### Dataset excerpts
╔══
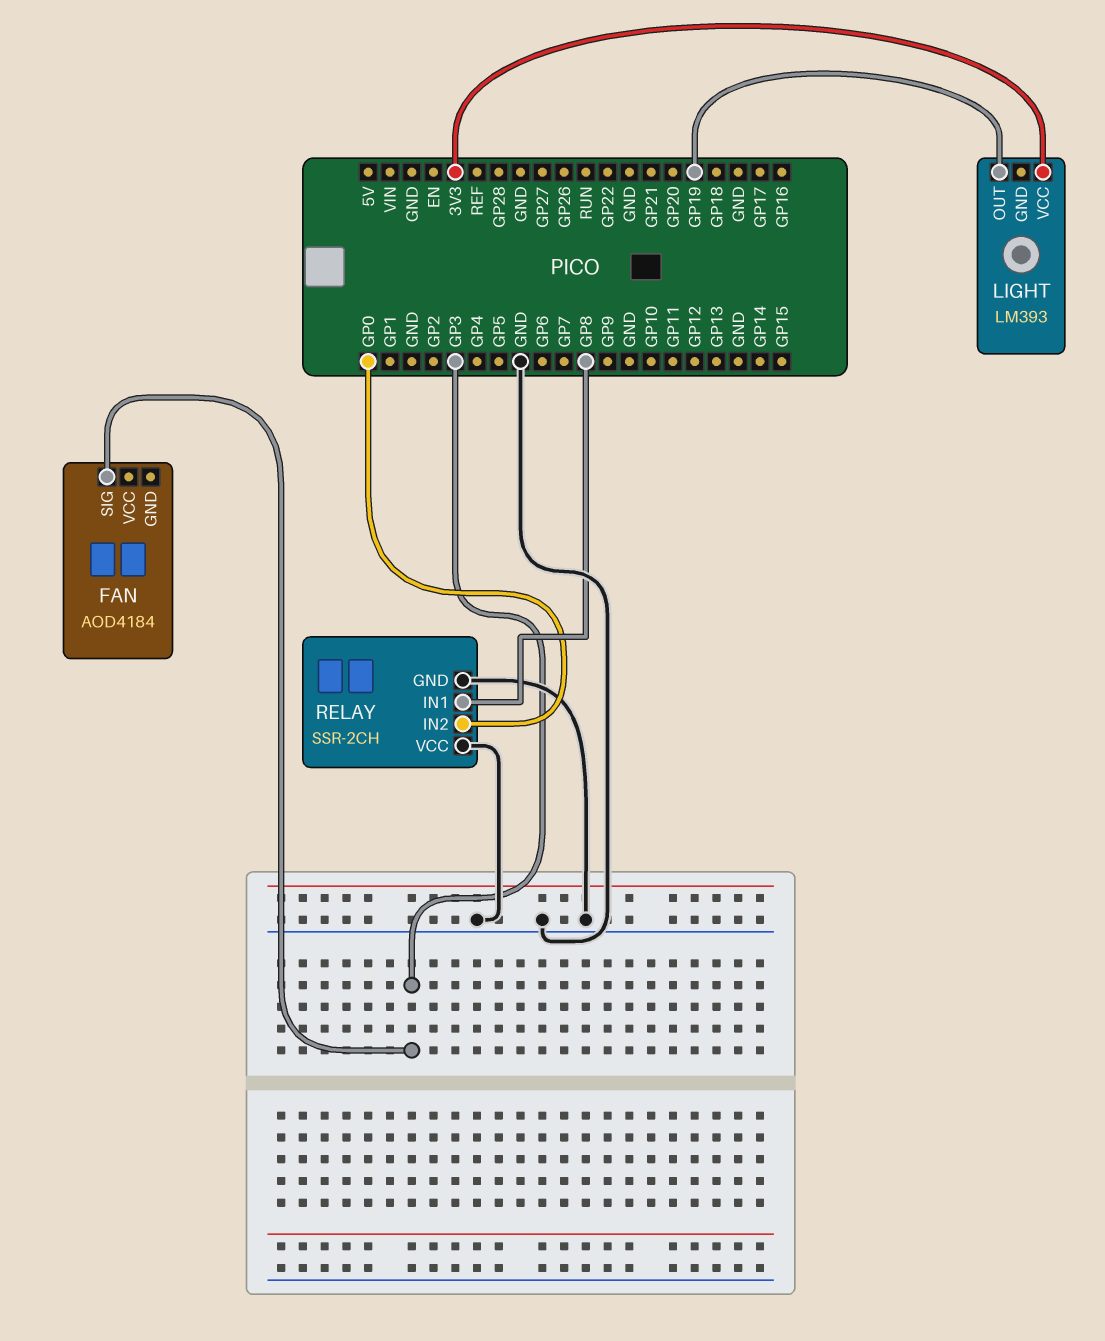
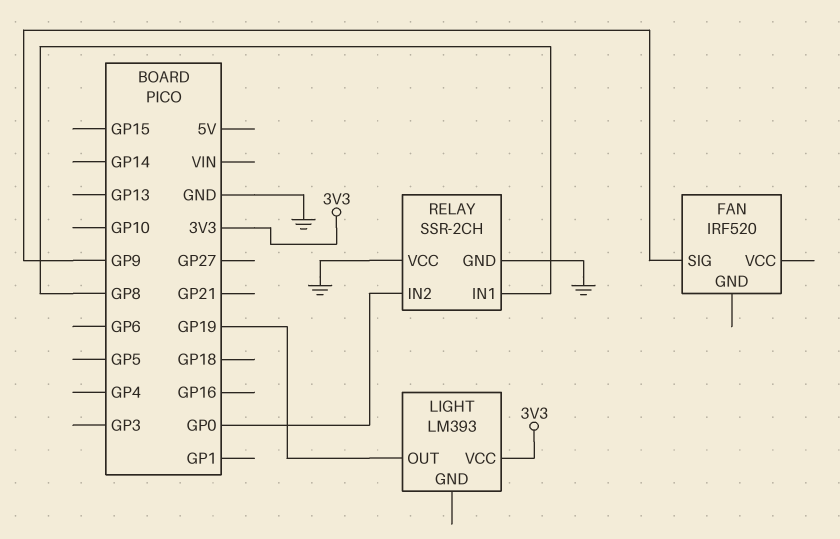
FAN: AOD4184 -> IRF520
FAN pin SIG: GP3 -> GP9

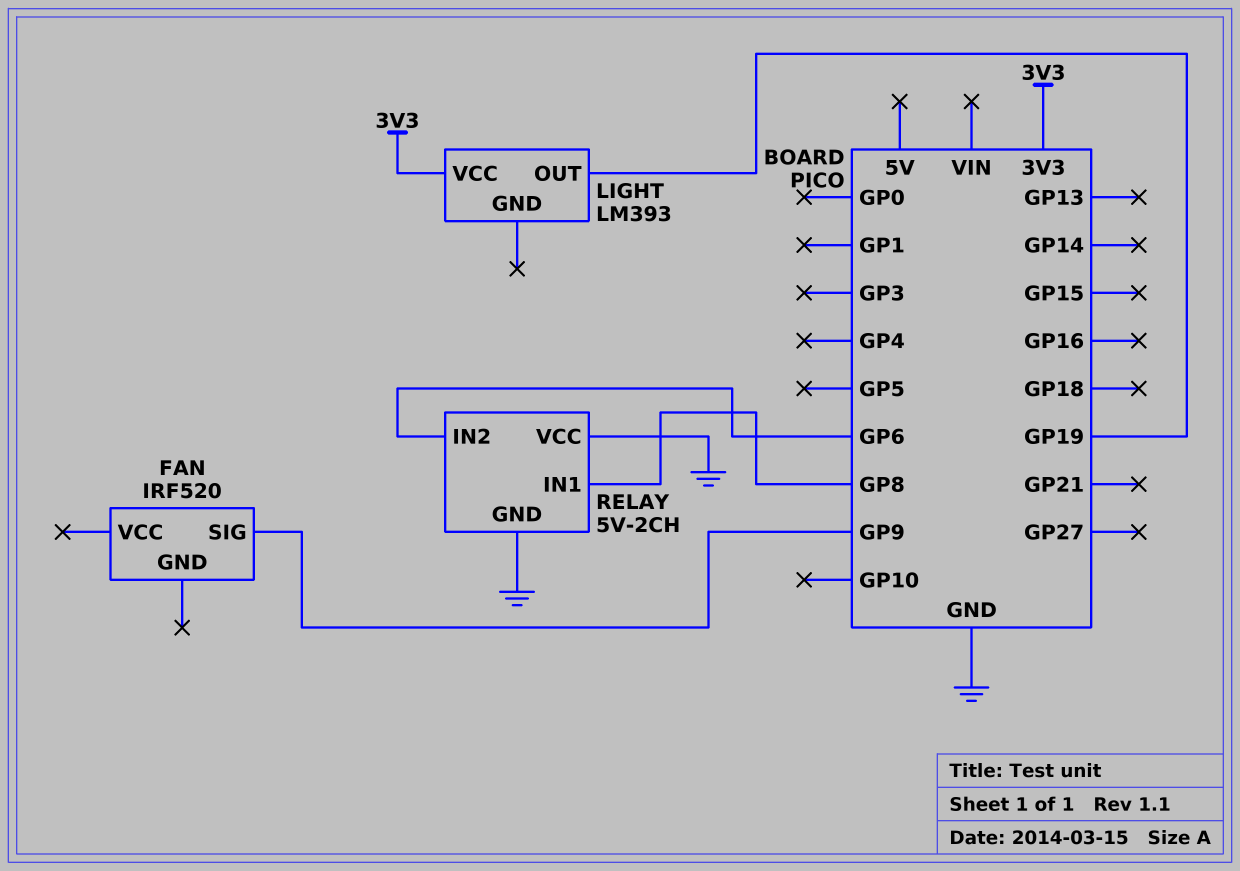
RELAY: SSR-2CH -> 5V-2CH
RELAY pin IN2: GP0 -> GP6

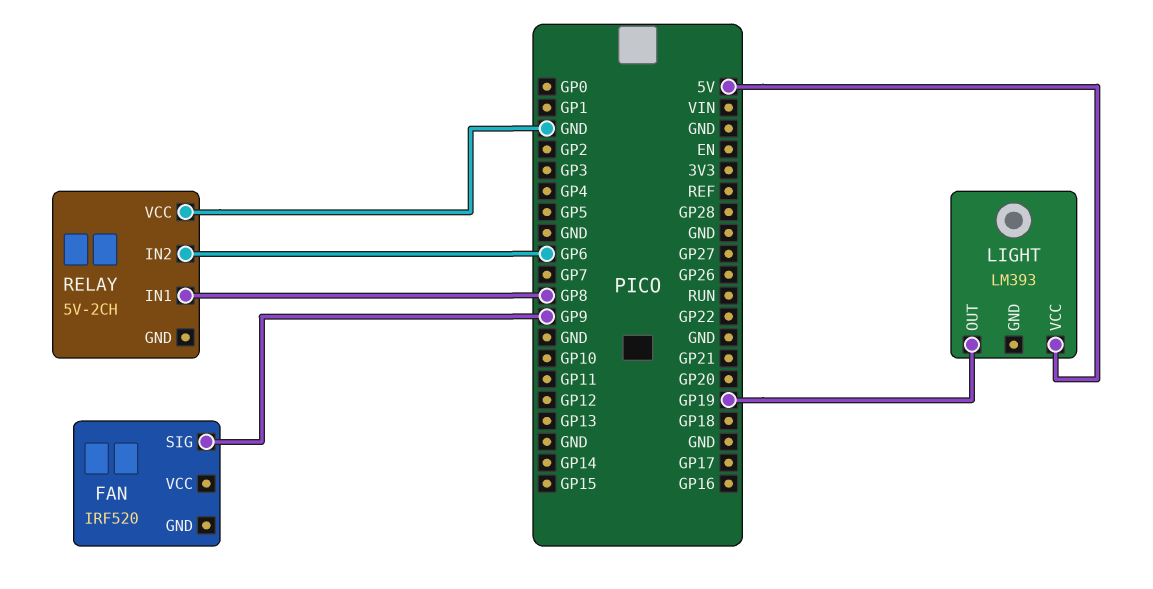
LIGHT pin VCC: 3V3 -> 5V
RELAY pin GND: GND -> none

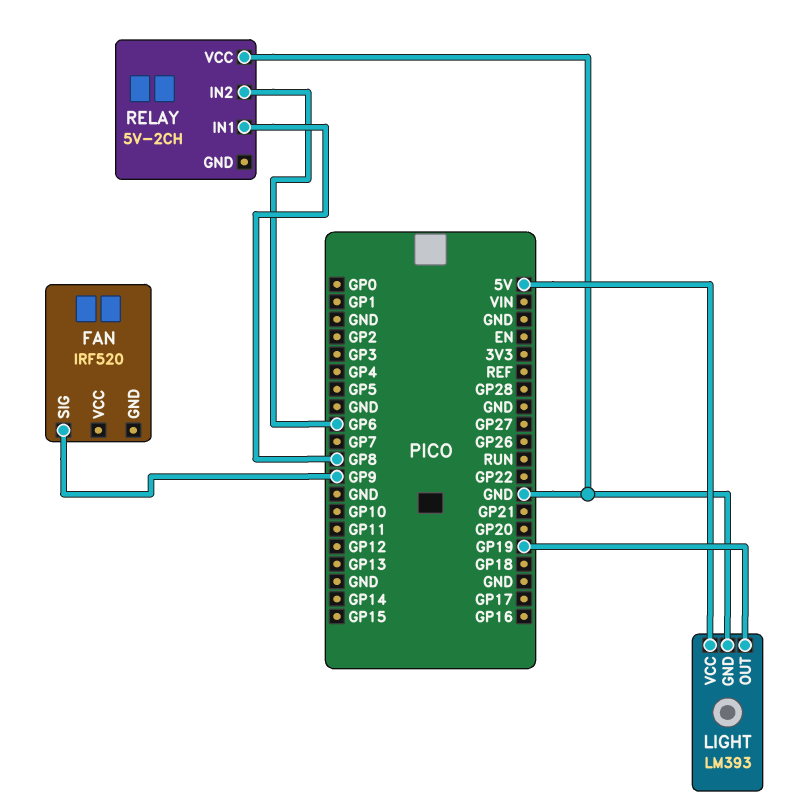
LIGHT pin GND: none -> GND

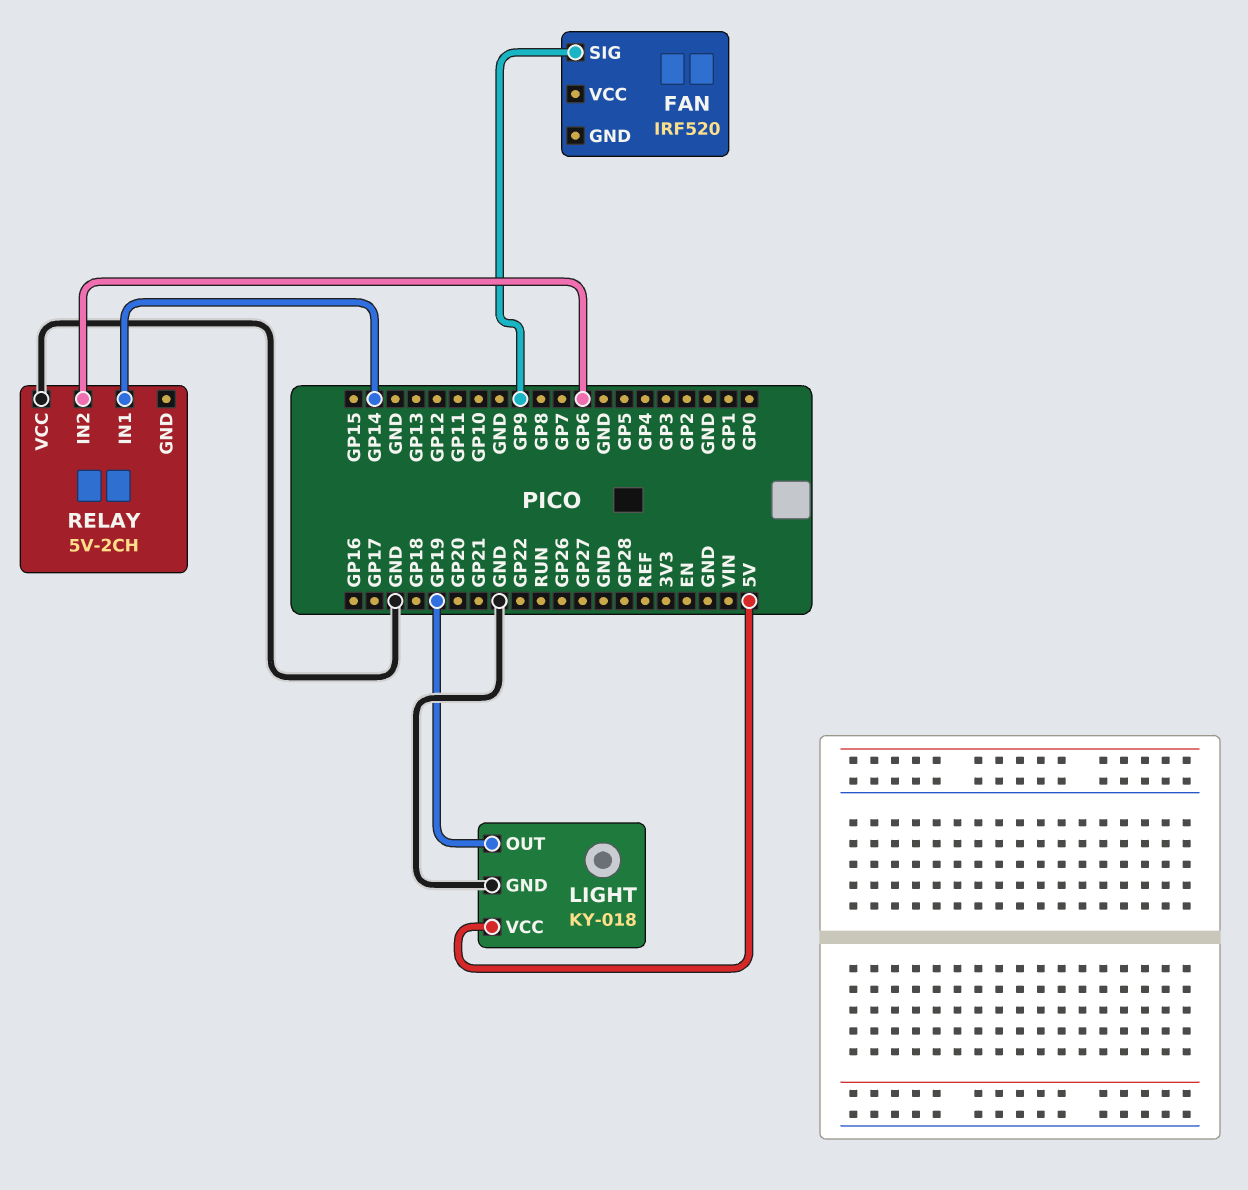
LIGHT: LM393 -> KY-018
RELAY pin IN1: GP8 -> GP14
╚══
╔══
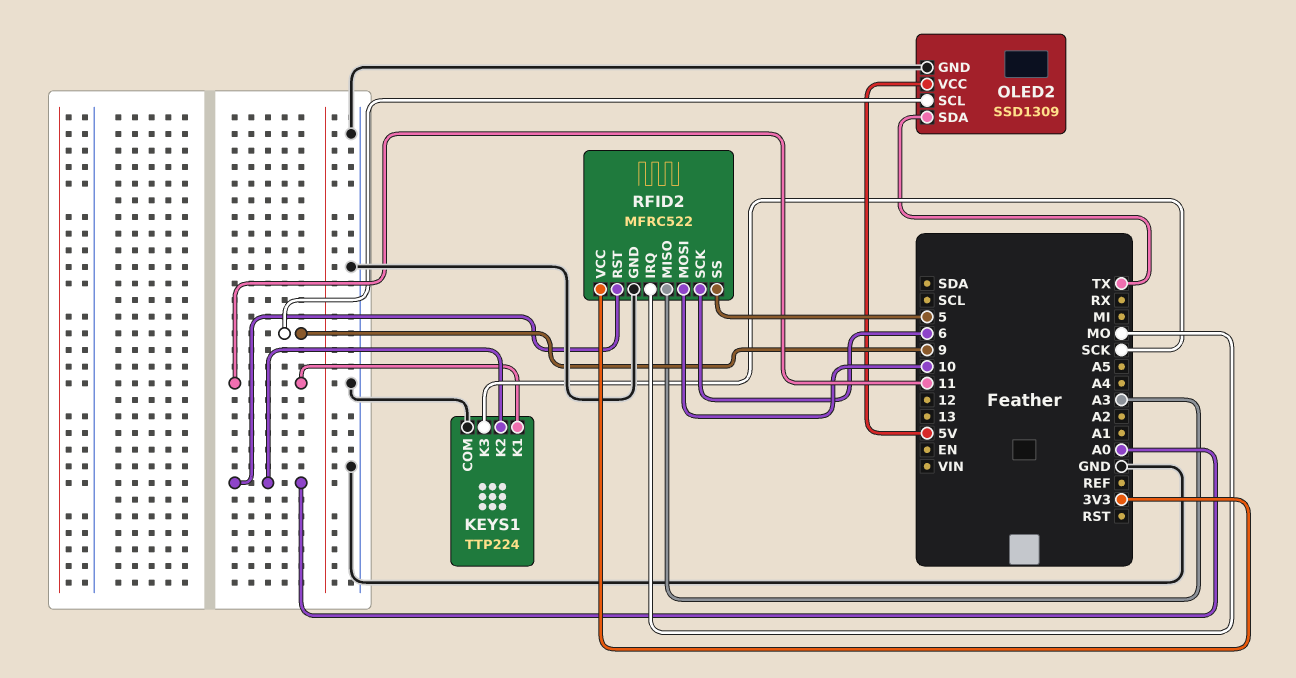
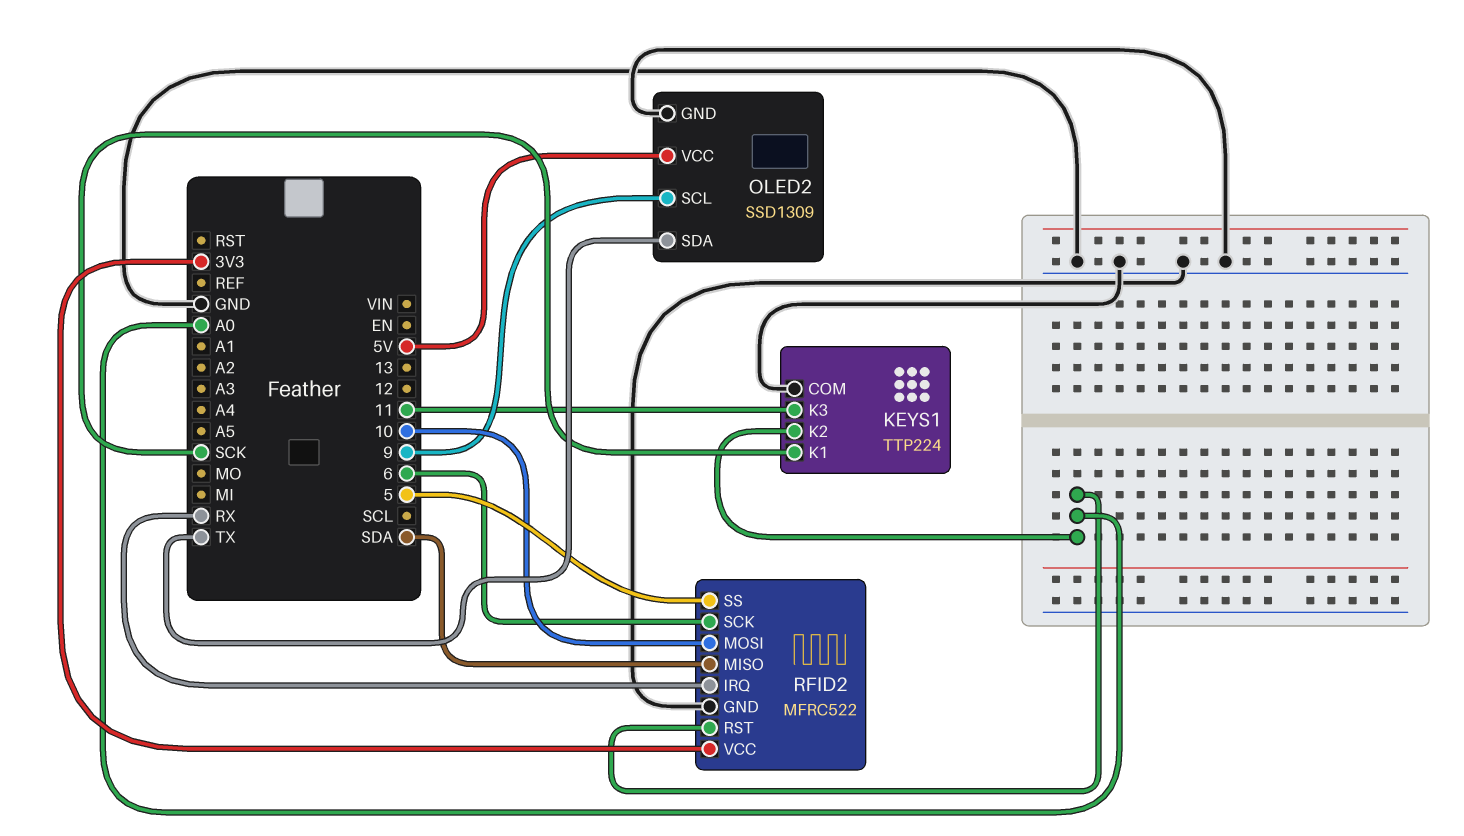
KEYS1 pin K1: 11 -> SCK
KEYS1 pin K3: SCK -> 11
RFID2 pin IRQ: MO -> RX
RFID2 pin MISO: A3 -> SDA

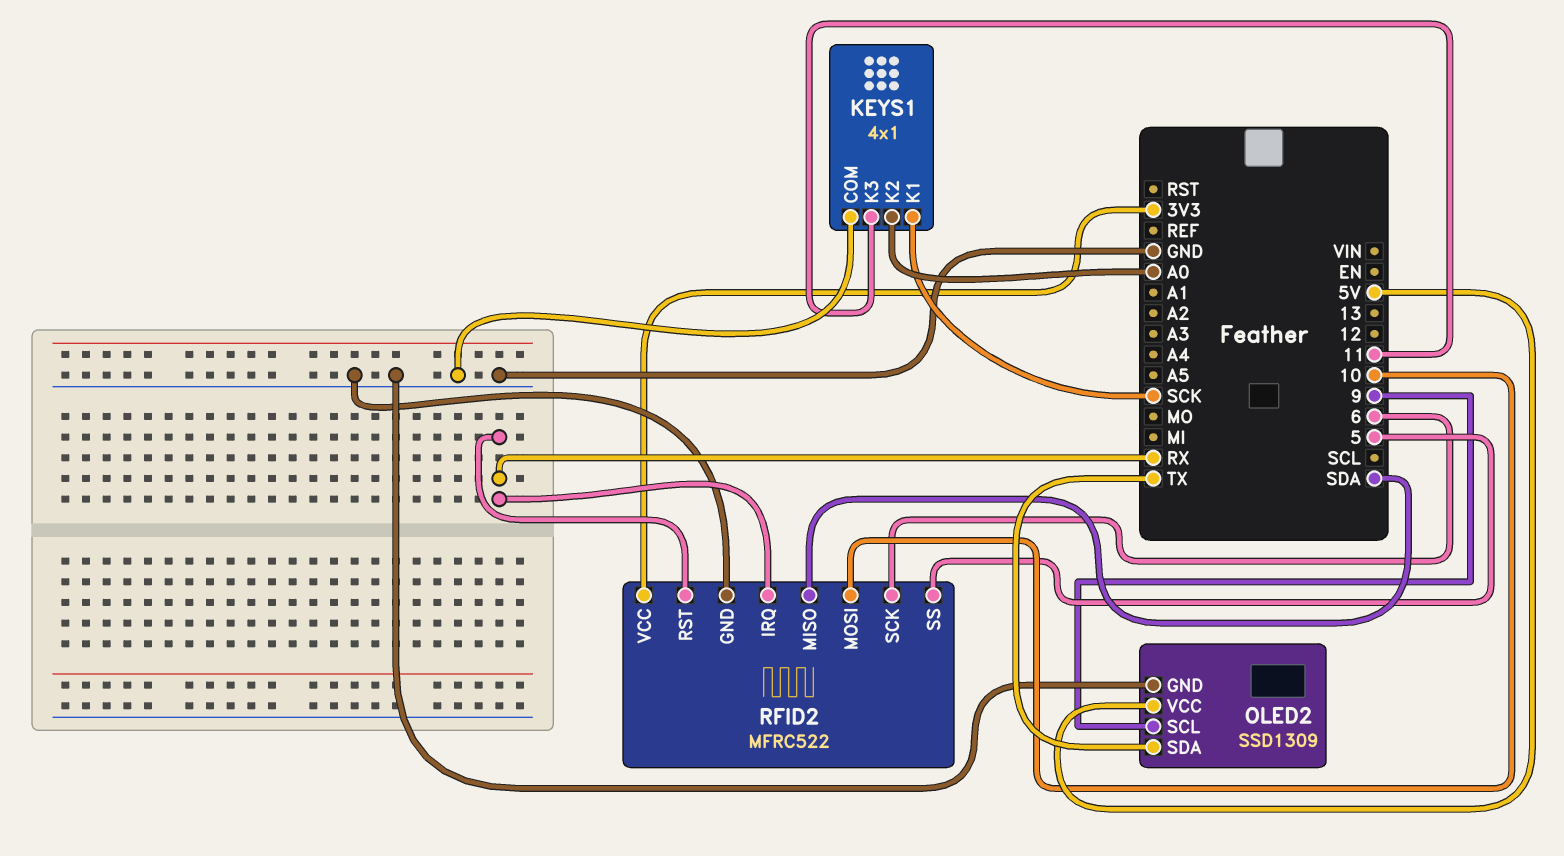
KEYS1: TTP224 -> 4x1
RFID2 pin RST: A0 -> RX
╚══
### Problem description
Beginning at the line above that contains "KEYS1 pin K1: 11 -> SCK" and going on through the line that contains "RFID2 pin RST: A0 -> RX", please copy every line exactly, leaving the pictures out and adding nothing.

### Output
KEYS1 pin K1: 11 -> SCK
KEYS1 pin K3: SCK -> 11
RFID2 pin IRQ: MO -> RX
RFID2 pin MISO: A3 -> SDA

KEYS1: TTP224 -> 4x1
RFID2 pin RST: A0 -> RX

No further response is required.